Goal of the exercise:
All entries are to be copied verbatim, while the pictures stay out.

Information:
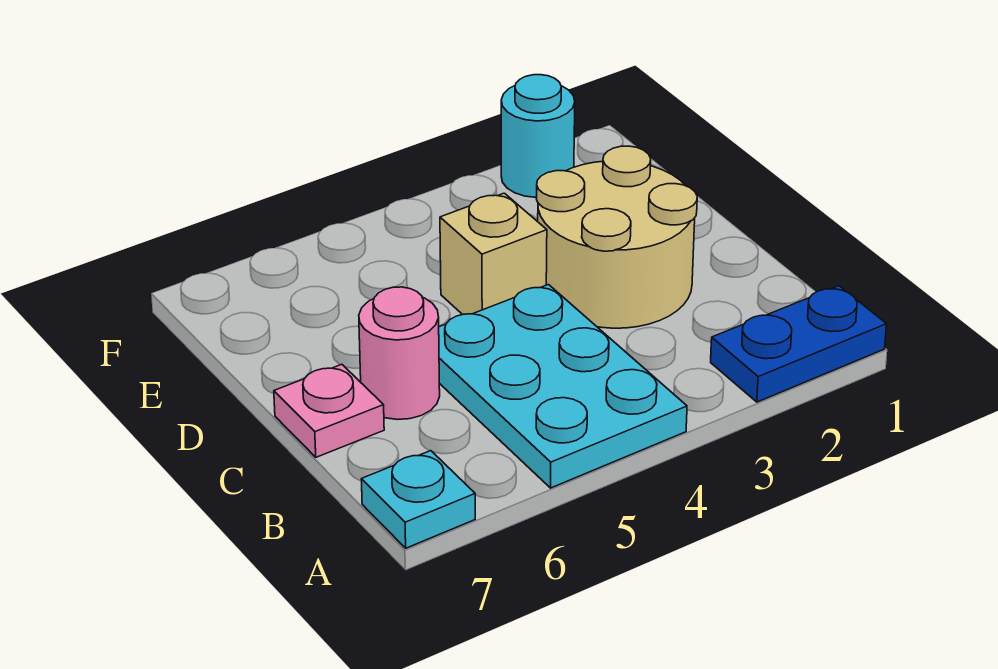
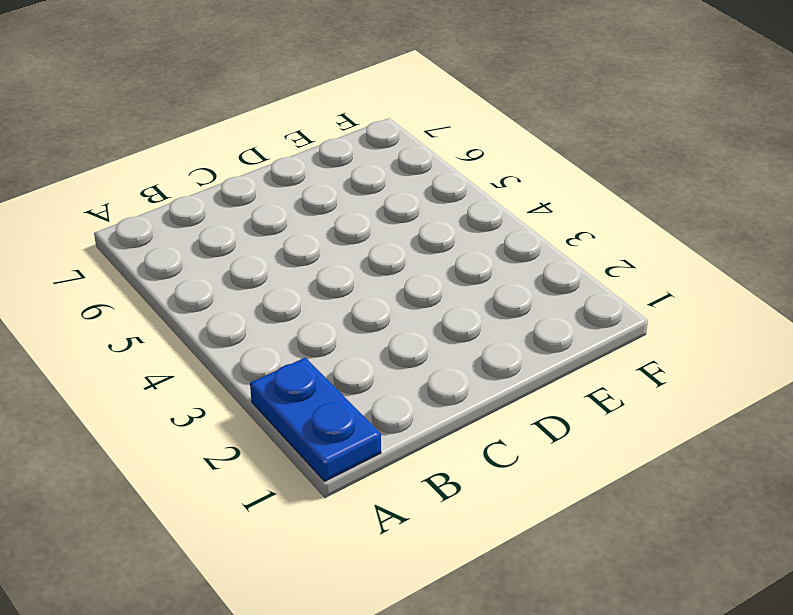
none -> cyan plate A4:C5 level 1
none -> cyan plate A7 level 1

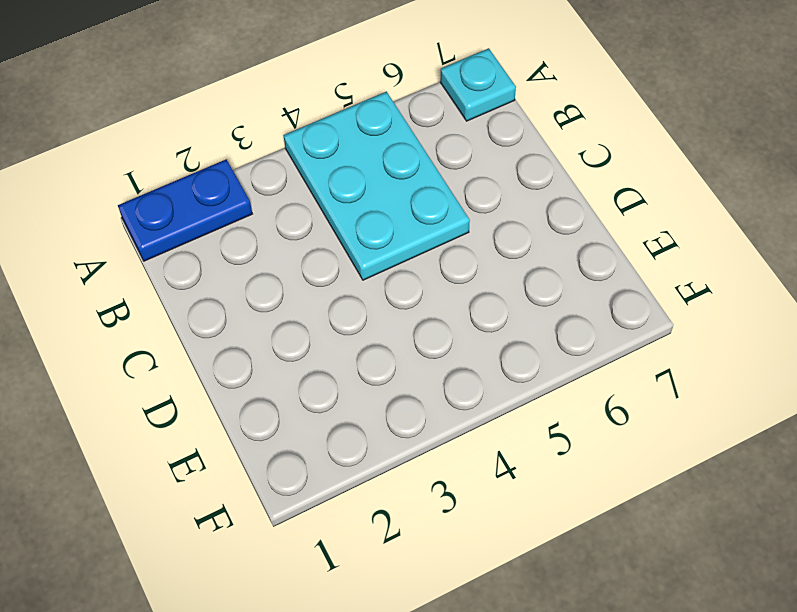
none -> tan round brick C2:D3 level 1
none -> pink round brick C6 level 1

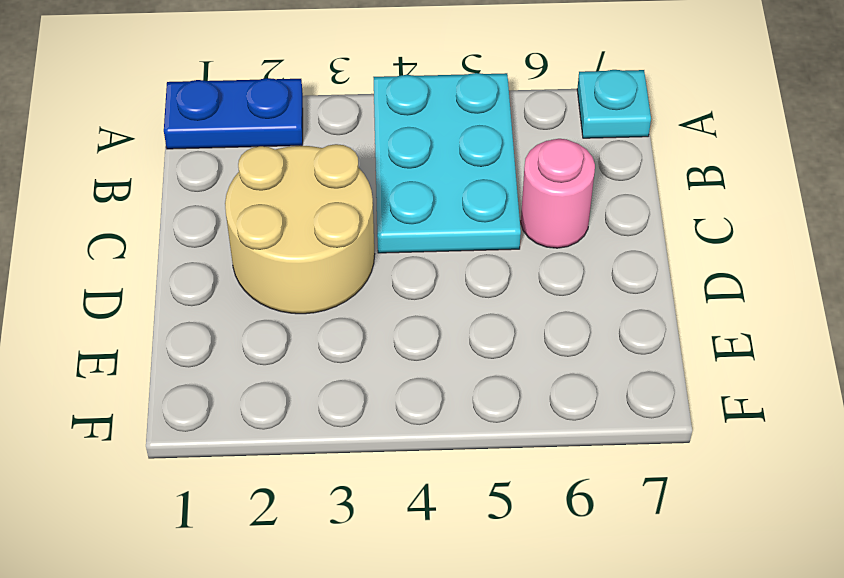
none -> pink plate C7 level 1
none -> tan brick D4 level 1

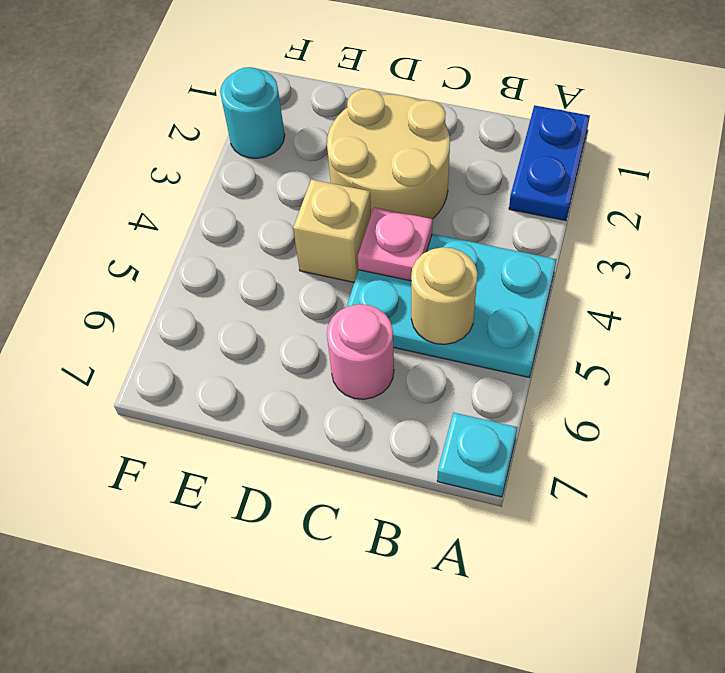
tan round brick B5 level 2 -> none
pink plate C4 level 2 -> pink plate C7 level 1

Written reply:
none -> cyan plate A4:C5 level 1
none -> cyan plate A7 level 1

none -> tan round brick C2:D3 level 1
none -> pink round brick C6 level 1

none -> pink plate C7 level 1
none -> tan brick D4 level 1

tan round brick B5 level 2 -> none
pink plate C4 level 2 -> pink plate C7 level 1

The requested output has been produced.